** What is being asked **
Starting at the line that contains "The turquoise_papiko at" and stopping after the line that contains "The second view lost the purple_dokunel", transcribe the listing below exactly; do not include any pictures.

** Supplied entries **
—————

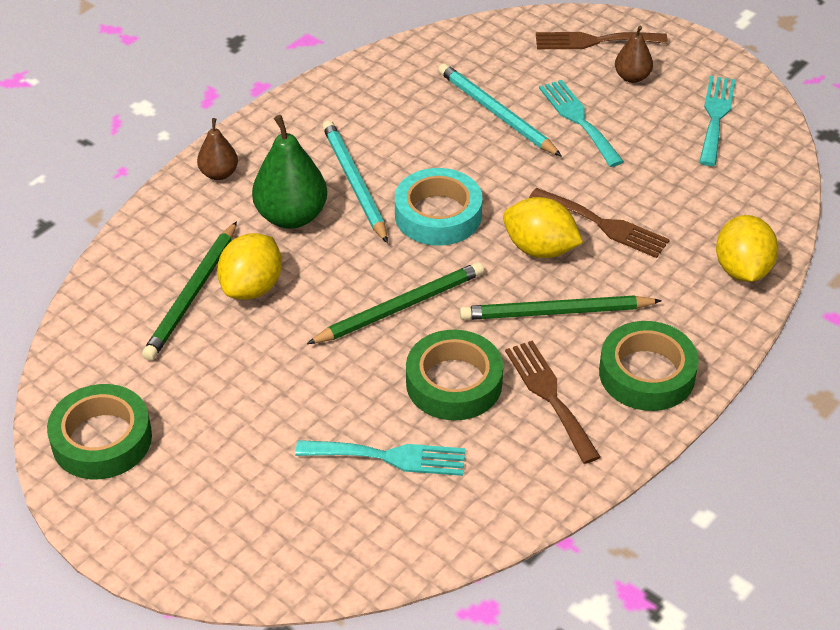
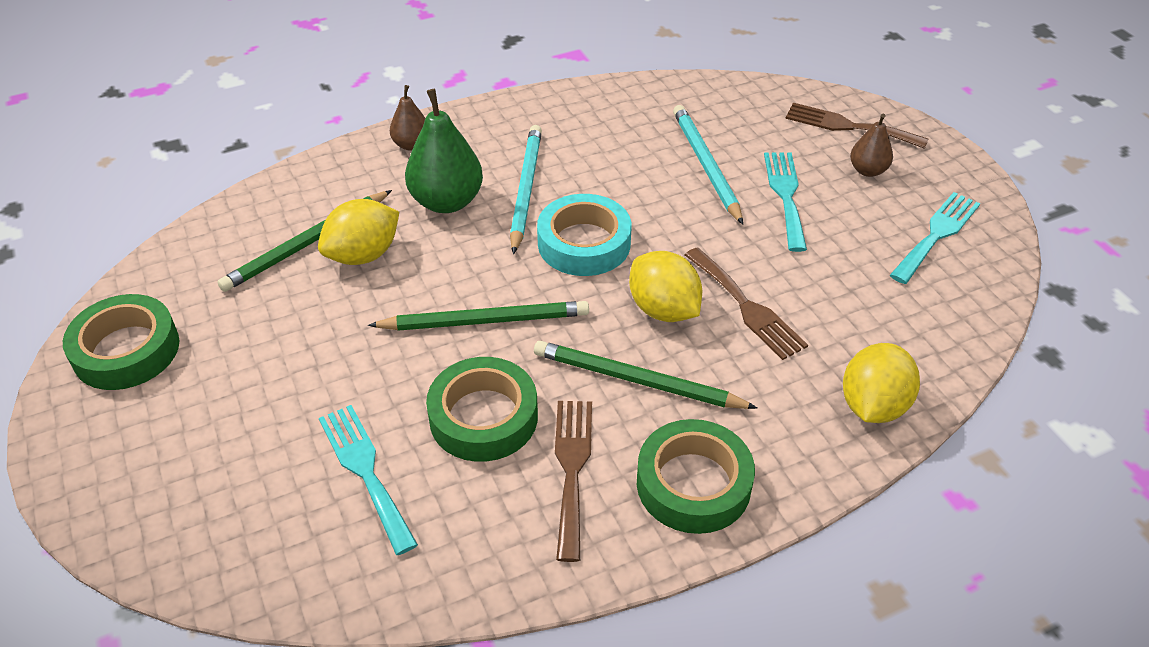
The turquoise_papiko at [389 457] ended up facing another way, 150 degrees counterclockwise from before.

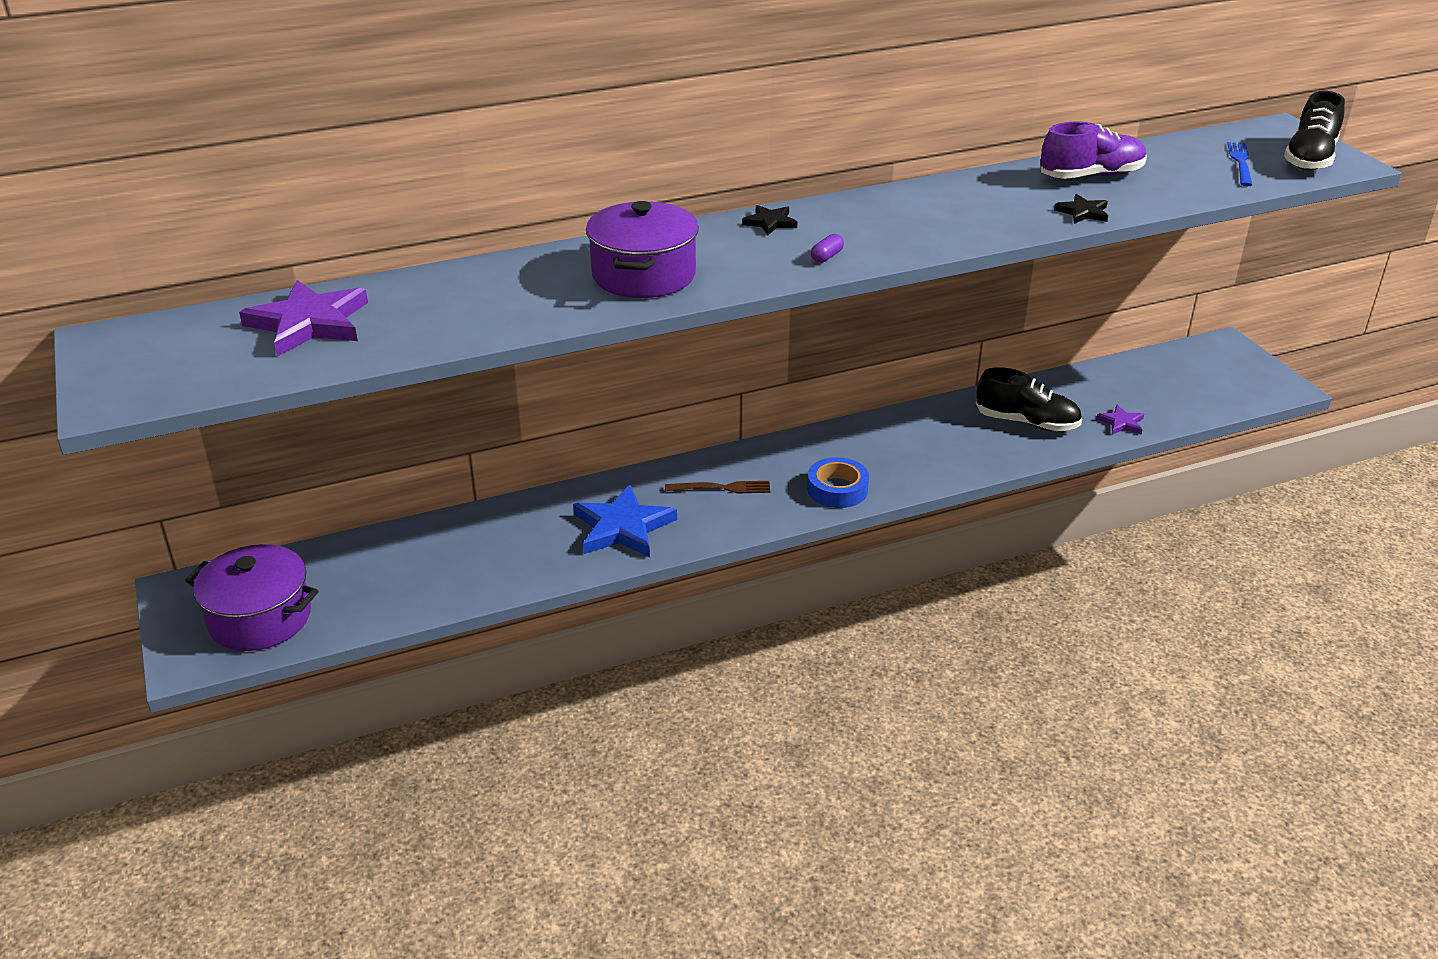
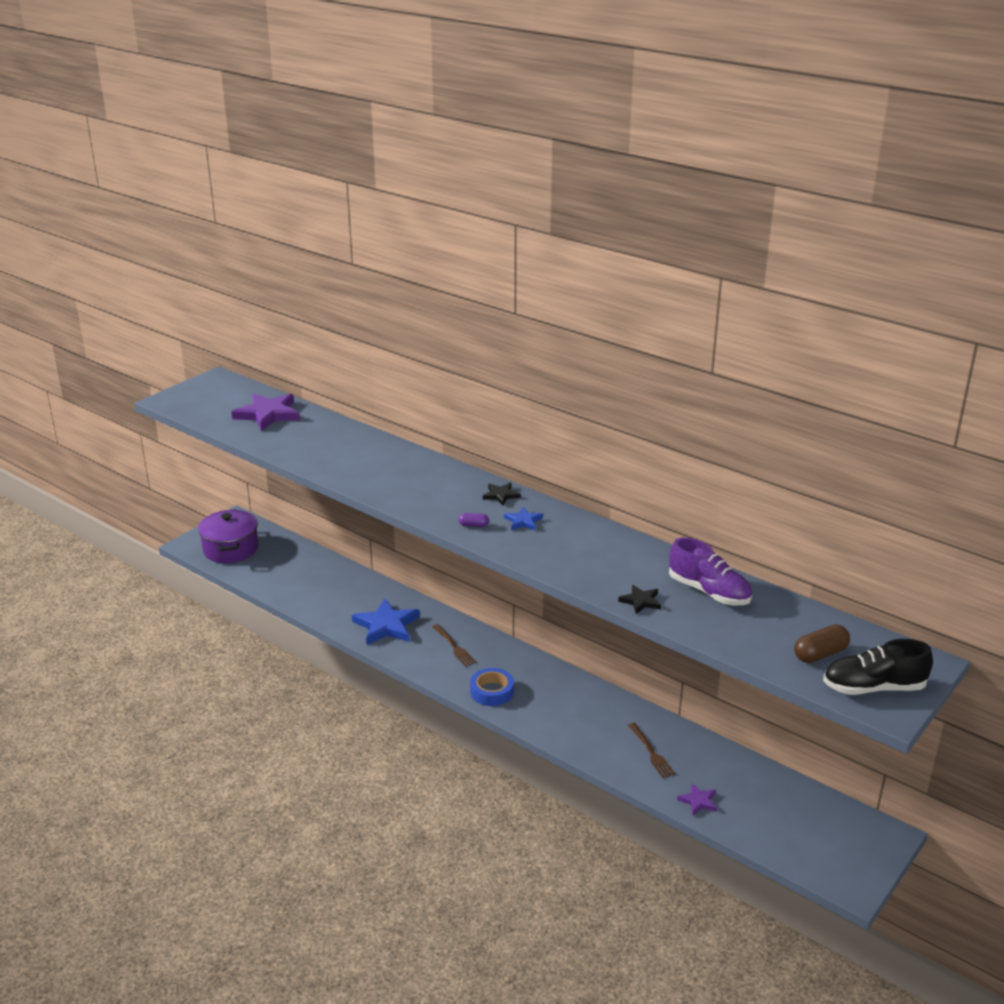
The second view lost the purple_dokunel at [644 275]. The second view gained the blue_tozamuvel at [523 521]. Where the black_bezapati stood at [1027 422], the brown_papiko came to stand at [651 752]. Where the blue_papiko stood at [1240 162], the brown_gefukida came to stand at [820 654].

—————

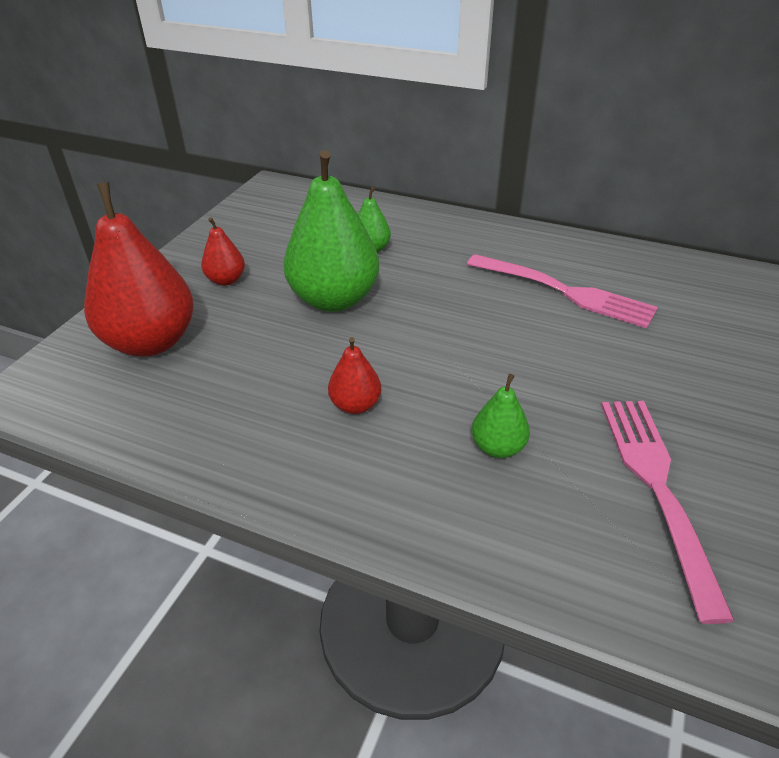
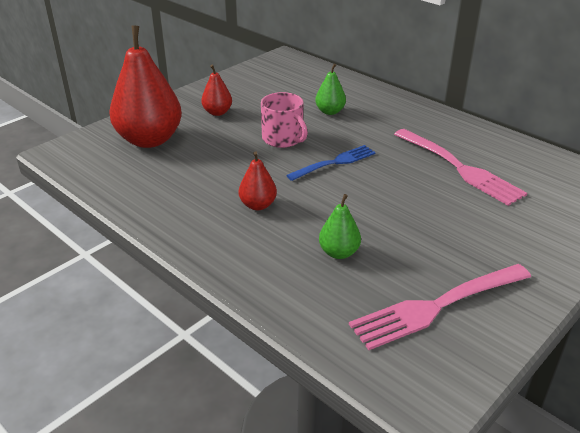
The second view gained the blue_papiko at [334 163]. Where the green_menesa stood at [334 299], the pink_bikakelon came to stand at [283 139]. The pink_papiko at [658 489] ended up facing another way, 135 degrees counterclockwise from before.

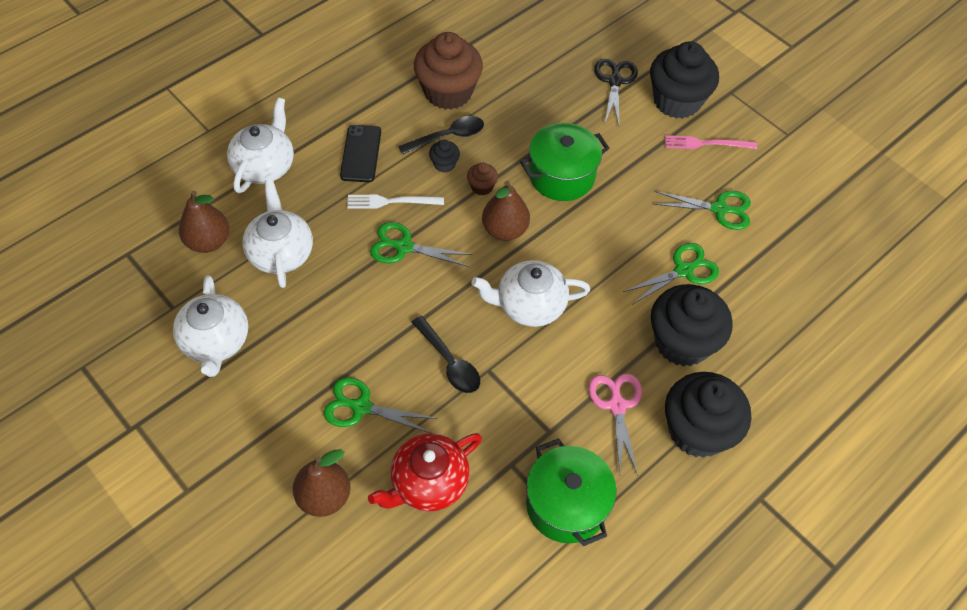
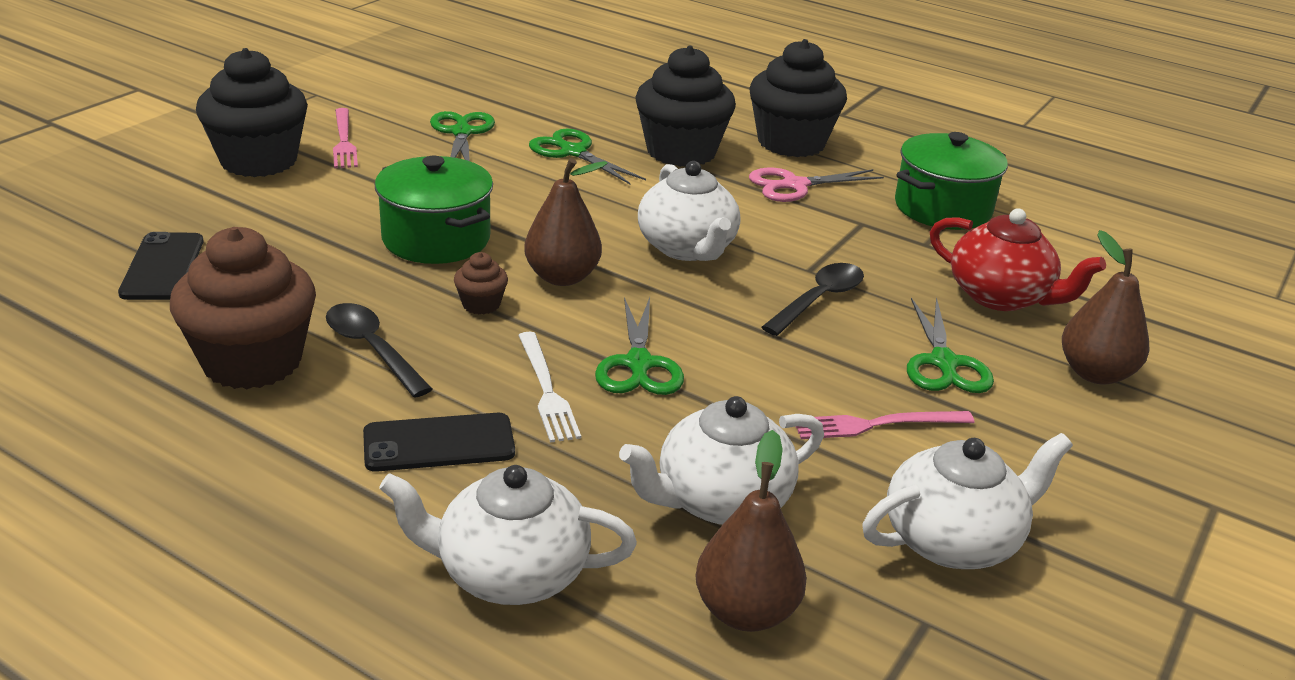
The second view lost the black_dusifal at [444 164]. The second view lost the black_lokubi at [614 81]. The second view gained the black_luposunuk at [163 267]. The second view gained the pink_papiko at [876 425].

—————

** Answer section **
The turquoise_papiko at [389 457] ended up facing another way, 150 degrees counterclockwise from before.

The second view lost the purple_dokunel at [644 275]. The second view gained the blue_tozamuvel at [523 521]. Where the black_bezapati stood at [1027 422], the brown_papiko came to stand at [651 752]. Where the blue_papiko stood at [1240 162], the brown_gefukida came to stand at [820 654].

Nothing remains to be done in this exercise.